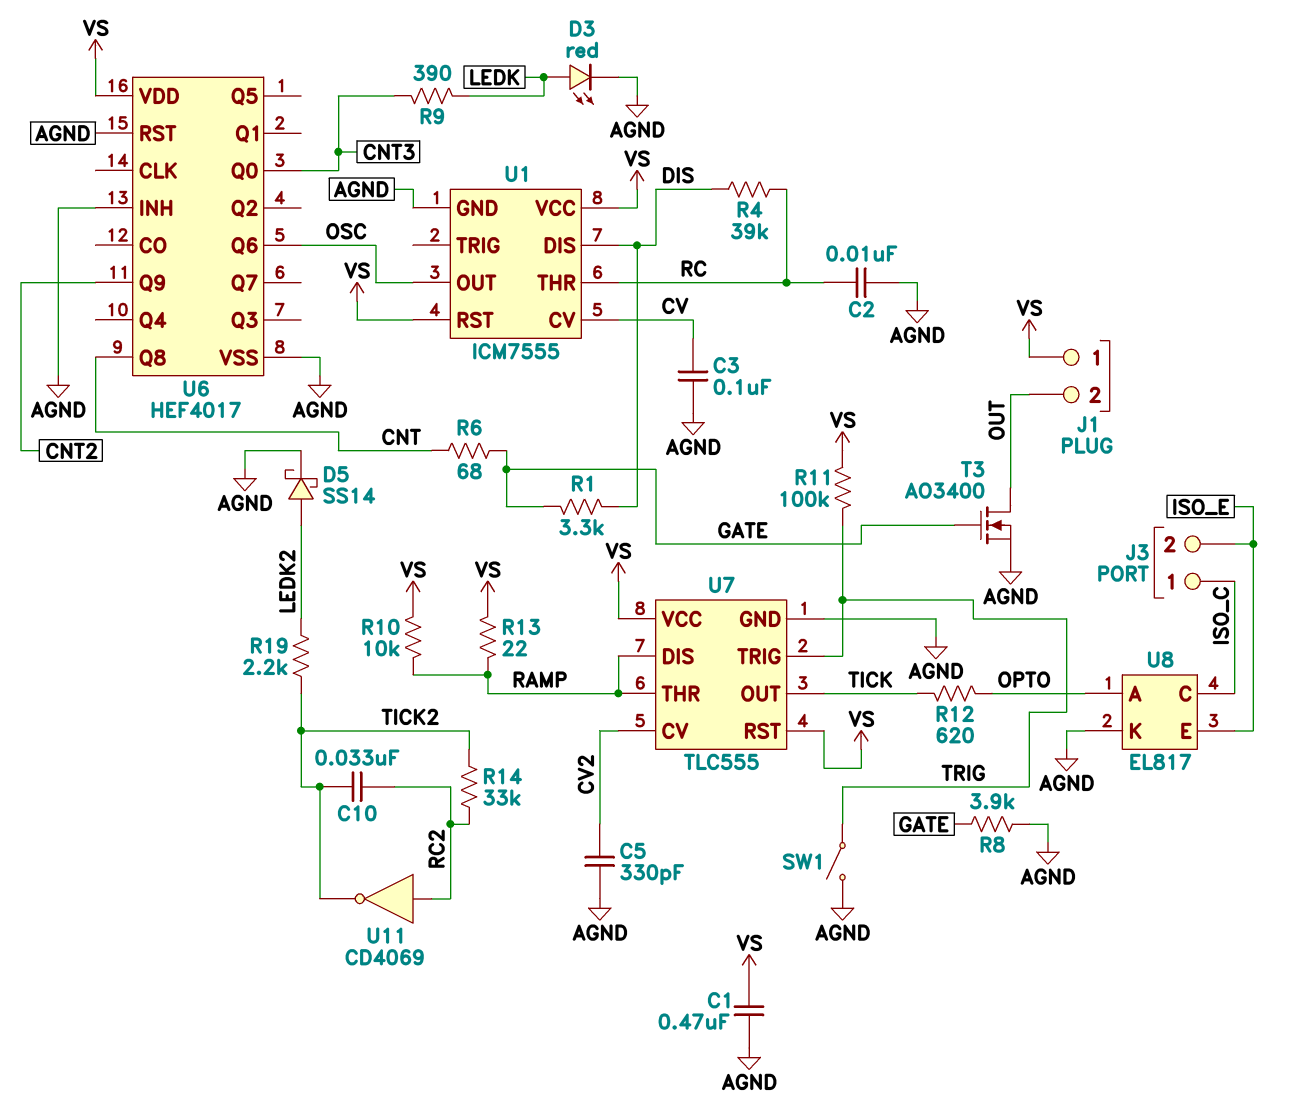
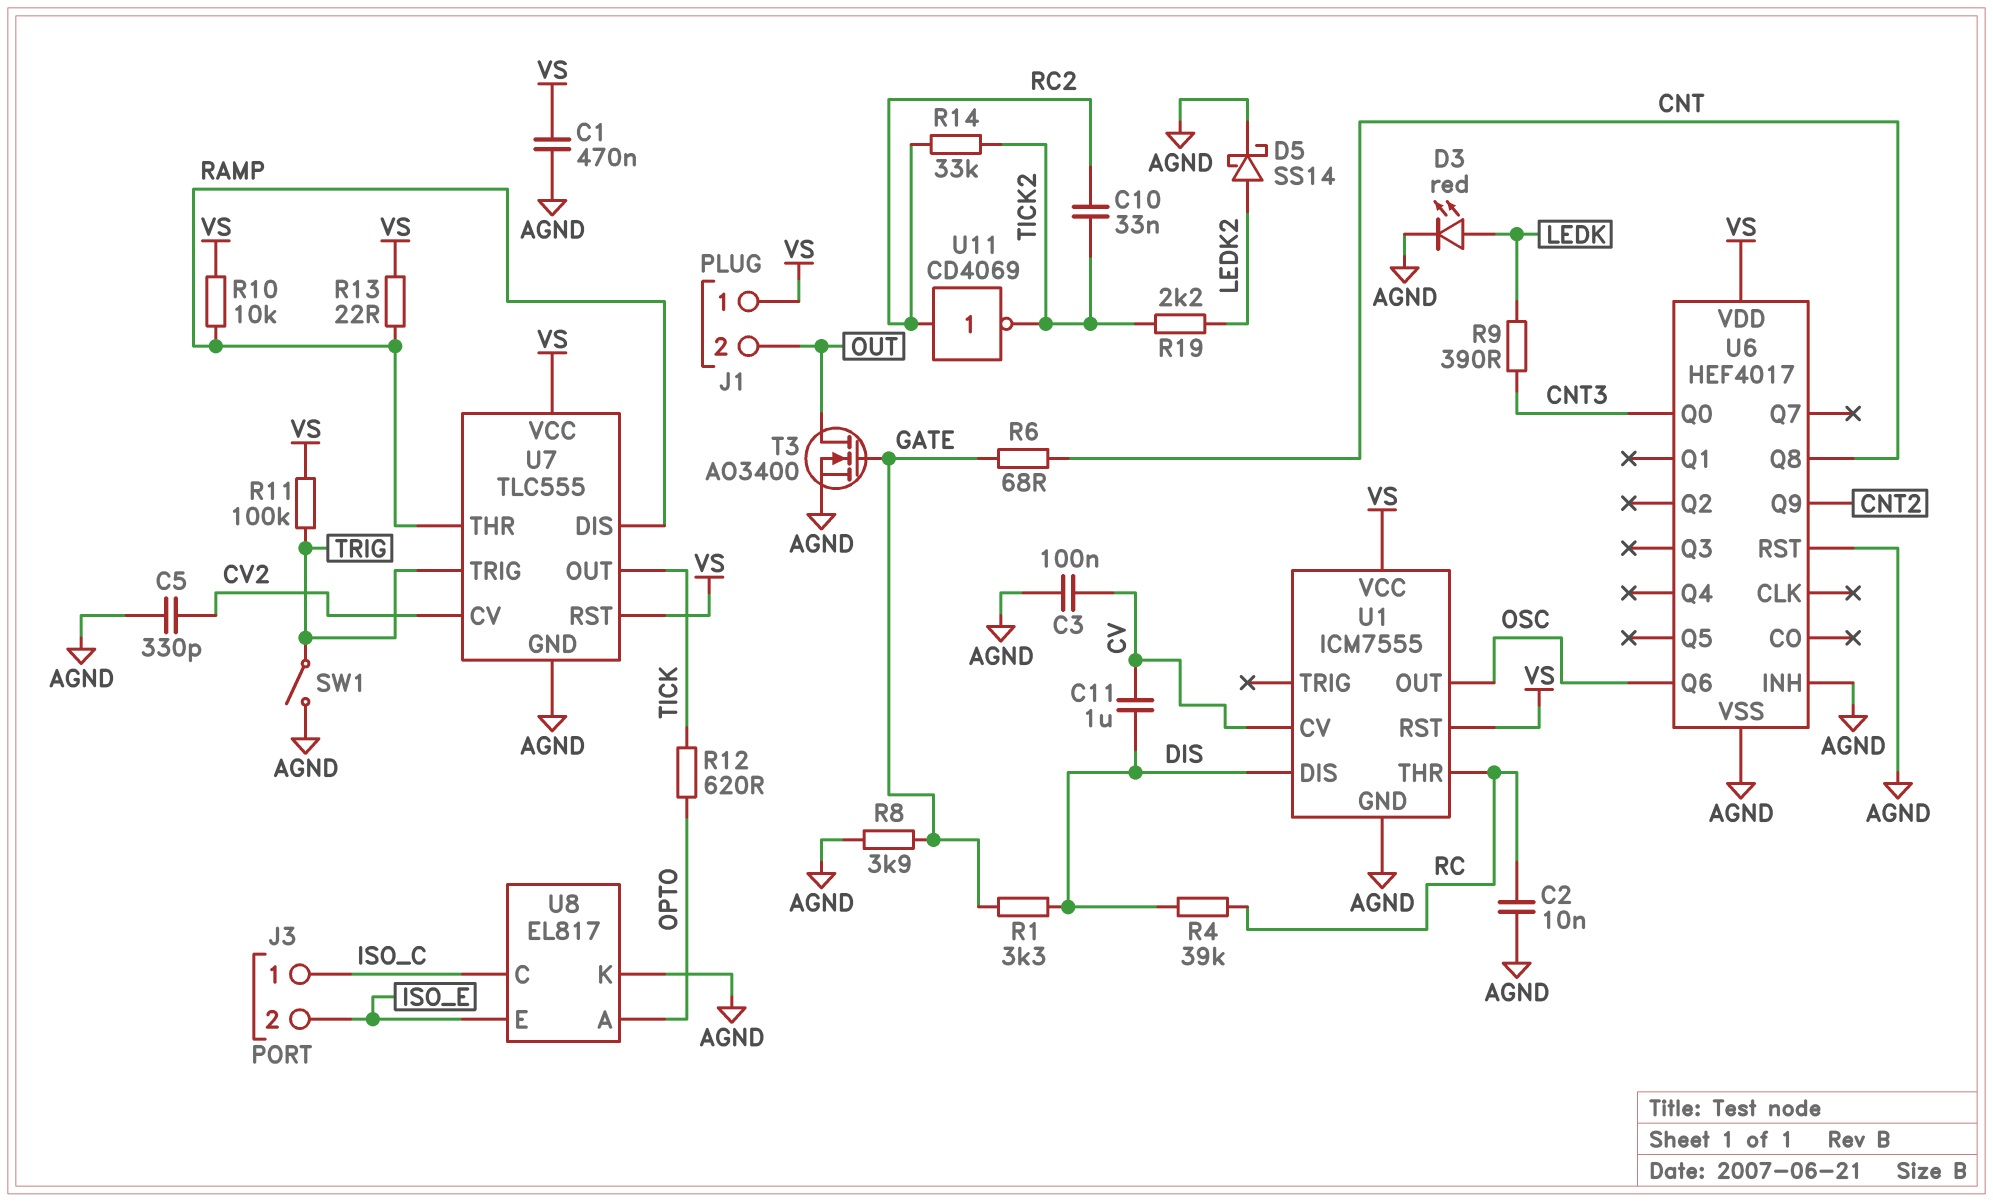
C11: none -> 1uF (CV, DIS)

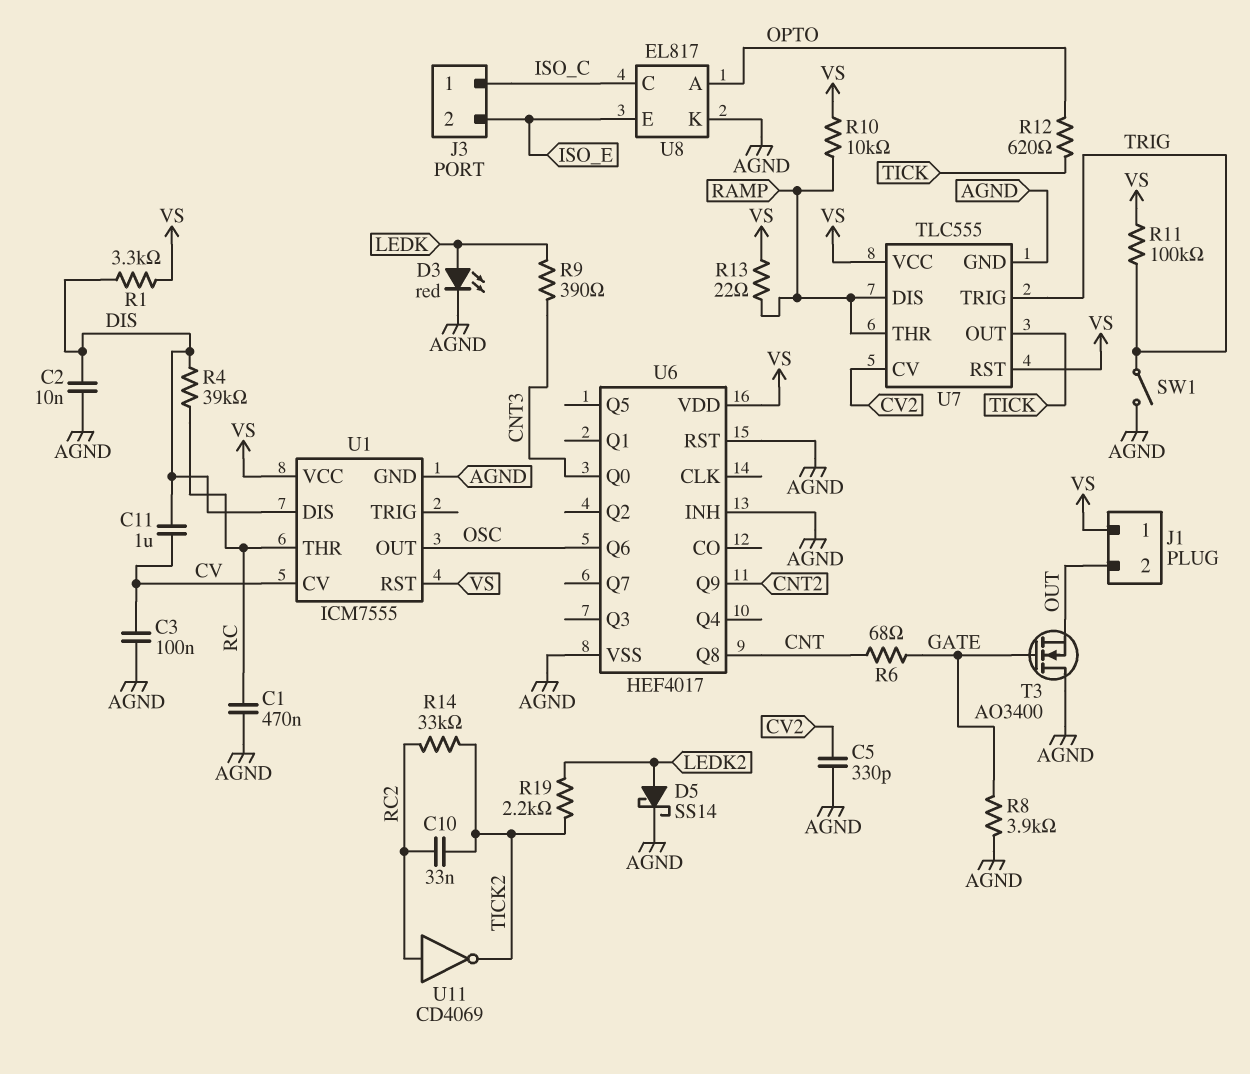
C1: 470nF (AGND, VS) -> 470nF (AGND, RC)
C2: 10nF (AGND, RC) -> 10nF (AGND, DIS)
R1: 3.3k (DIS, GATE) -> 3.3k (DIS, VS)
T3: NMOS AO3400 (G GATE, D OUT, S AGND) -> NMOS AO3400 (G GATE, D AGND, S OUT)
※ ※ ※
**Task to complete**
Would you retype all the material above exactly, apart from its pictures?

**Finished task**
C11: none -> 1uF (CV, DIS)

C1: 470nF (AGND, VS) -> 470nF (AGND, RC)
C2: 10nF (AGND, RC) -> 10nF (AGND, DIS)
R1: 3.3k (DIS, GATE) -> 3.3k (DIS, VS)
T3: NMOS AO3400 (G GATE, D OUT, S AGND) -> NMOS AO3400 (G GATE, D AGND, S OUT)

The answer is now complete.